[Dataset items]
++++

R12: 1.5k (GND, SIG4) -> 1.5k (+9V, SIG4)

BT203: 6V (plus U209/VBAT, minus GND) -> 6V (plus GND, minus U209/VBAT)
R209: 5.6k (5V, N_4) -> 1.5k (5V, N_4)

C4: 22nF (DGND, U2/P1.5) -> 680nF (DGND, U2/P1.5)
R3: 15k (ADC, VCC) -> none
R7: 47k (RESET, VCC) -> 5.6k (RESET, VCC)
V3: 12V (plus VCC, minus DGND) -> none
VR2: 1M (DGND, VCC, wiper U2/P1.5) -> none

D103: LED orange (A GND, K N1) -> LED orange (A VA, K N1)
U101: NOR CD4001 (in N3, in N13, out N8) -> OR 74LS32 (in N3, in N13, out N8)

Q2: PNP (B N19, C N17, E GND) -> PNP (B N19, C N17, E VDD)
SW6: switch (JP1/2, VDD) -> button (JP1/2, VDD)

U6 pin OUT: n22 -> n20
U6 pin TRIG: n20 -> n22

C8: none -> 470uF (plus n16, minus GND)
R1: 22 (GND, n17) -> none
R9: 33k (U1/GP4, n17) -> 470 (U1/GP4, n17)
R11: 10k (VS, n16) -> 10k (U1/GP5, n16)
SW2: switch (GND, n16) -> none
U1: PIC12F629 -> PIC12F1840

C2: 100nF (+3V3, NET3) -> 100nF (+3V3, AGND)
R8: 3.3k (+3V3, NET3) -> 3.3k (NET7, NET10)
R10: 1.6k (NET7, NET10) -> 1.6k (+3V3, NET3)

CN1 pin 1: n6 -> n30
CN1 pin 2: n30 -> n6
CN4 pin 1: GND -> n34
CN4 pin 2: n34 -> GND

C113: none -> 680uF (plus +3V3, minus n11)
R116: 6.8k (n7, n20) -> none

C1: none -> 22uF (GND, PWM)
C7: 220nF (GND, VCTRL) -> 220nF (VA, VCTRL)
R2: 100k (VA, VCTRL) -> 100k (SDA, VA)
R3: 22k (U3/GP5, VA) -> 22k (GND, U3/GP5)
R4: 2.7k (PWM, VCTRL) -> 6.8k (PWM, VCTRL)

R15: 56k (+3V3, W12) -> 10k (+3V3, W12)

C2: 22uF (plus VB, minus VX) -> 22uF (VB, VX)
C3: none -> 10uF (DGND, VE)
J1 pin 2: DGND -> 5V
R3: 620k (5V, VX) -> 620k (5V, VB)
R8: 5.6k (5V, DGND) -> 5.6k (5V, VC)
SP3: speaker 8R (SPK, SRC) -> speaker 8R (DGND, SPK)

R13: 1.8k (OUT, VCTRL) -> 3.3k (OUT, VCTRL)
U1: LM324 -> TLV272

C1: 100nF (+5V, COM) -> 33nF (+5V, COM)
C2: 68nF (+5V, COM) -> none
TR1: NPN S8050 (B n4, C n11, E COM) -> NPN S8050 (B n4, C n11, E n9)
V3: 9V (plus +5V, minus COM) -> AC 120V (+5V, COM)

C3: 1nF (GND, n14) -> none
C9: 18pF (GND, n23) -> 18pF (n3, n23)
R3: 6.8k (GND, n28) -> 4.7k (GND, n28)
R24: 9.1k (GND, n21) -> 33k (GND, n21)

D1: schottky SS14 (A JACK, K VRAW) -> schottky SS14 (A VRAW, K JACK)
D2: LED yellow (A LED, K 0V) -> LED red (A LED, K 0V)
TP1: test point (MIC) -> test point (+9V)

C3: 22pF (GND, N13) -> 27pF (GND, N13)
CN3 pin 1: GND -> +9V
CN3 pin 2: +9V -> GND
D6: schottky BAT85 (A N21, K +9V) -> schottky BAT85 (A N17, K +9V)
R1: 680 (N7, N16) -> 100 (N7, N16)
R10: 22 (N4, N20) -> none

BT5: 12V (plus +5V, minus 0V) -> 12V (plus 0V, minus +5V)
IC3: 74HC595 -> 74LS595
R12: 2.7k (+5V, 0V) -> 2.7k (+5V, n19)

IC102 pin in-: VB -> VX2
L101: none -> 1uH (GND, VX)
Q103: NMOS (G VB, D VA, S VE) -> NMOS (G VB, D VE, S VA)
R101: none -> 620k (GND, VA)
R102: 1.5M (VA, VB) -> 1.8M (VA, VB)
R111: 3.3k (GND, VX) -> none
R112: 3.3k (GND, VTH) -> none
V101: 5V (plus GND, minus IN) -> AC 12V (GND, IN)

++++

Instructions to follow:
The answer must consist of every line from the records above that holds "switch".

Response:
SW6: switch (JP1/2, VDD) -> button (JP1/2, VDD)
SW2: switch (GND, n16) -> none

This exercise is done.